◆ WORK REQUIRED ◆
Reproduce the data below exactly as written. Pictures do not belong in the copy.
┄┄┄┄┄┄┄┄┄┄
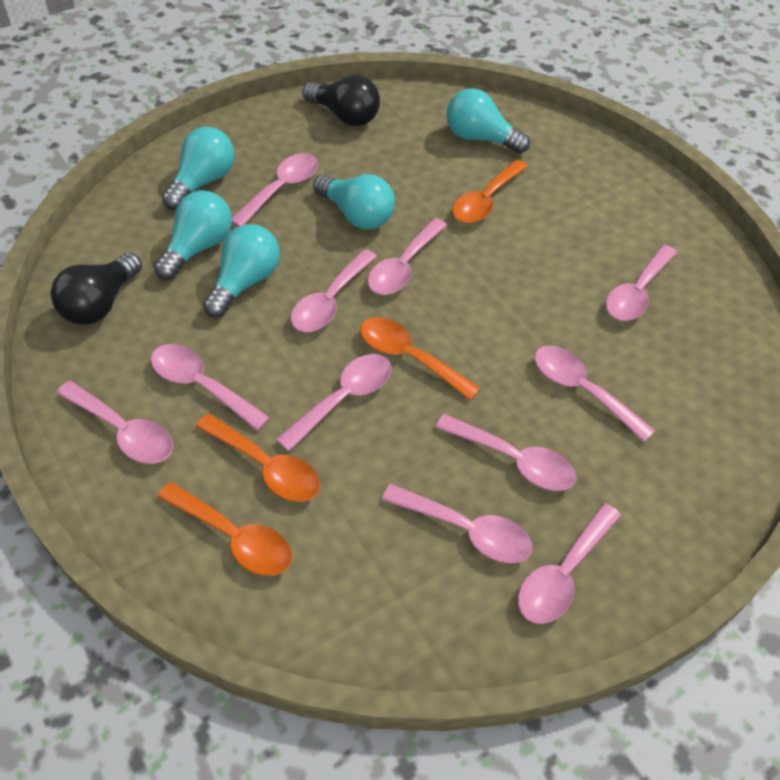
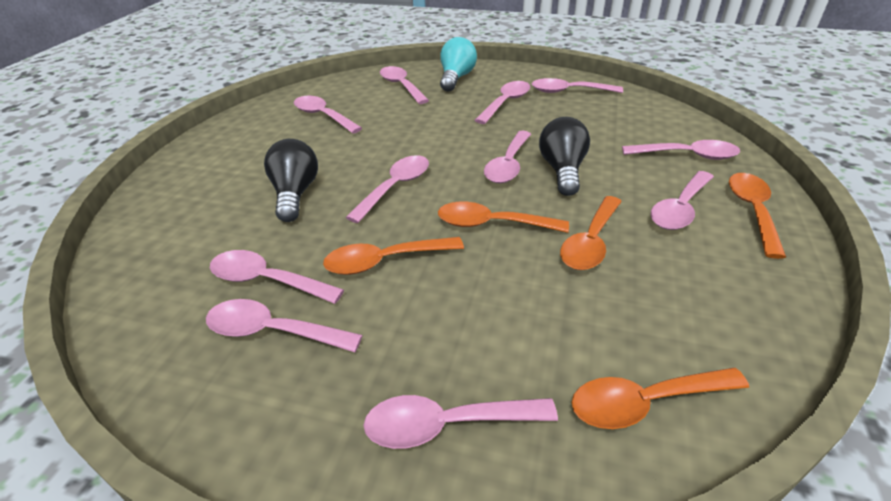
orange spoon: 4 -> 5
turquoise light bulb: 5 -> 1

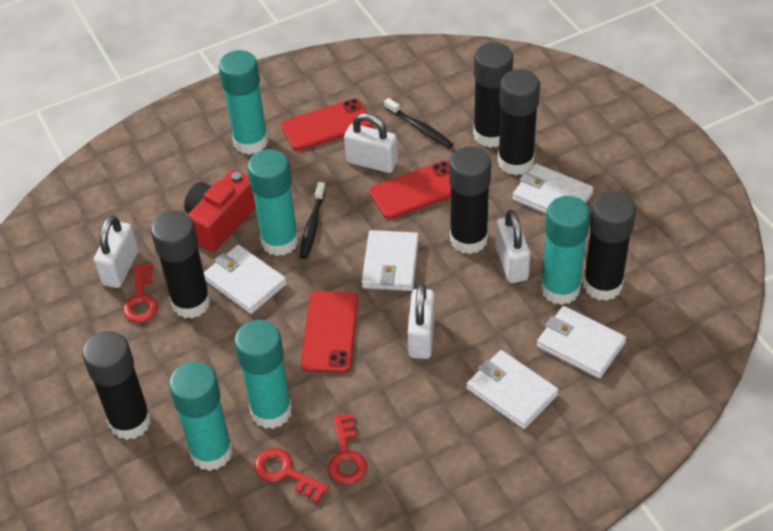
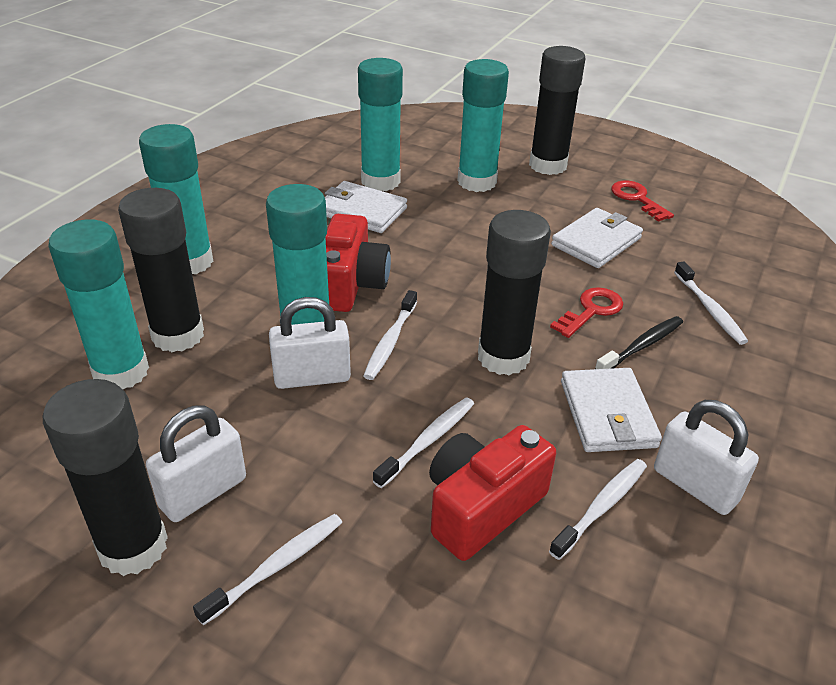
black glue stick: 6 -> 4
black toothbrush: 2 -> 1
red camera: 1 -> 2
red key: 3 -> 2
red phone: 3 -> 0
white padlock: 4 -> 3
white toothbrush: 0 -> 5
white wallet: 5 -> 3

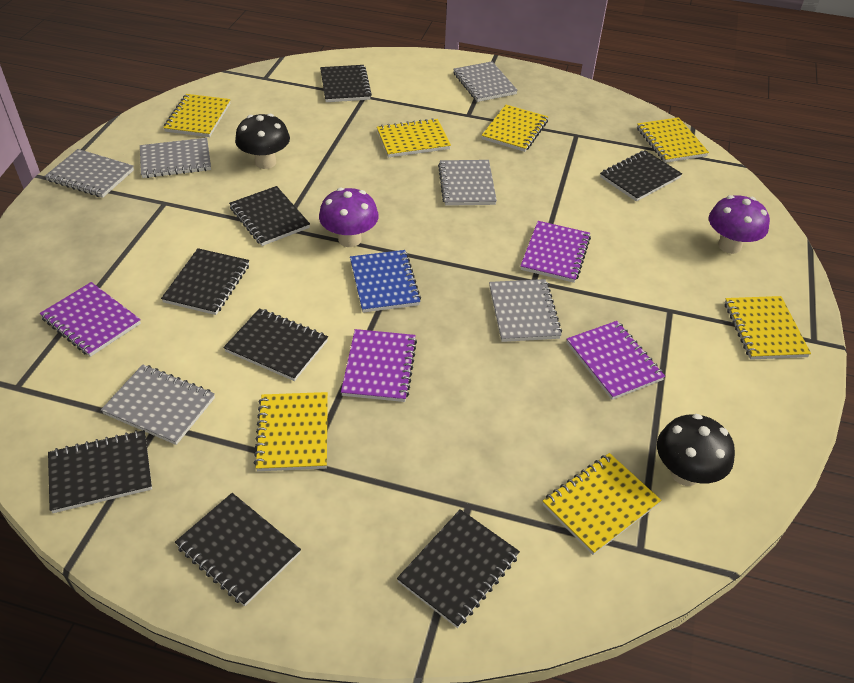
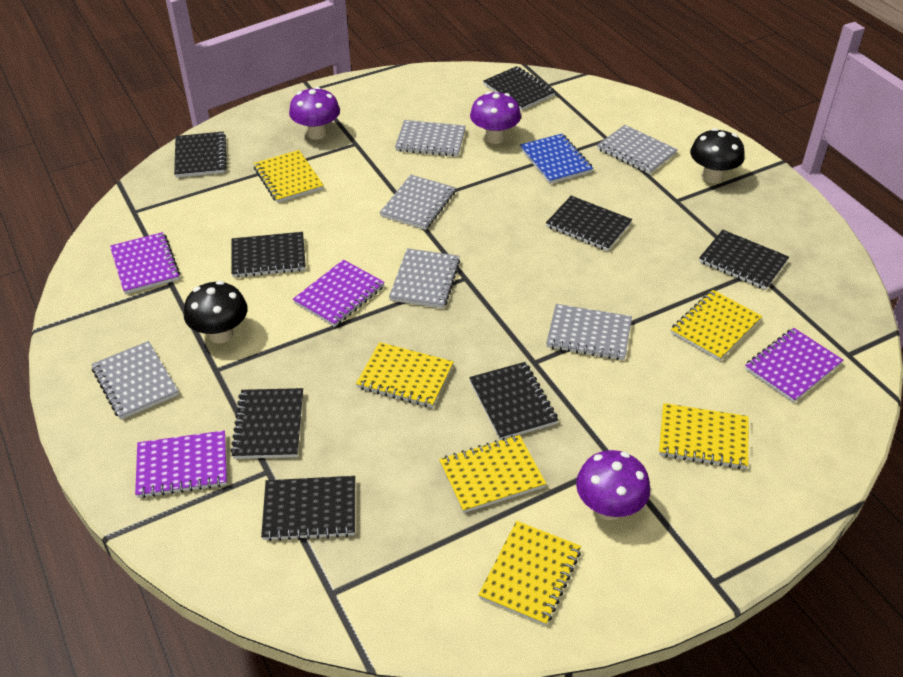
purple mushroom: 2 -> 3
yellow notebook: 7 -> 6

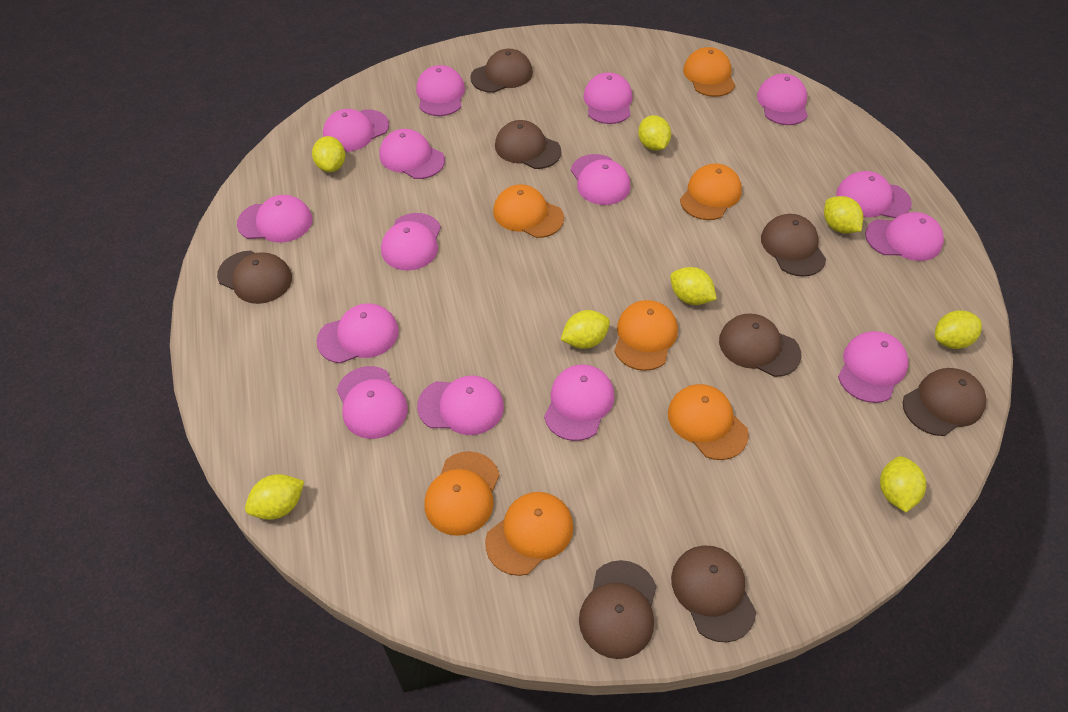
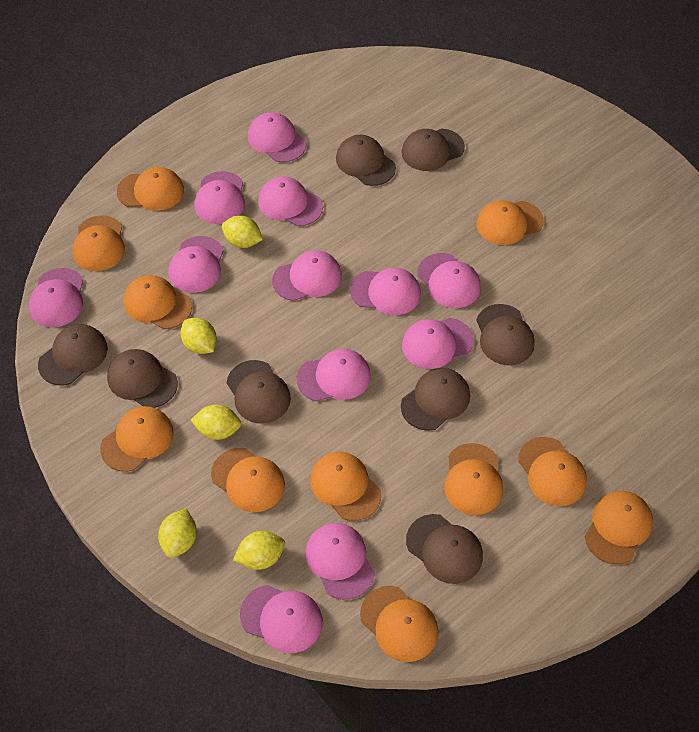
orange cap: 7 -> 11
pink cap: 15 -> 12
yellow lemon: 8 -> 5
┄┄┄┄┄┄┄┄┄┄
◆ TASK SOLUTION ◆
orange spoon: 4 -> 5
turquoise light bulb: 5 -> 1

black glue stick: 6 -> 4
black toothbrush: 2 -> 1
red camera: 1 -> 2
red key: 3 -> 2
red phone: 3 -> 0
white padlock: 4 -> 3
white toothbrush: 0 -> 5
white wallet: 5 -> 3

purple mushroom: 2 -> 3
yellow notebook: 7 -> 6

orange cap: 7 -> 11
pink cap: 15 -> 12
yellow lemon: 8 -> 5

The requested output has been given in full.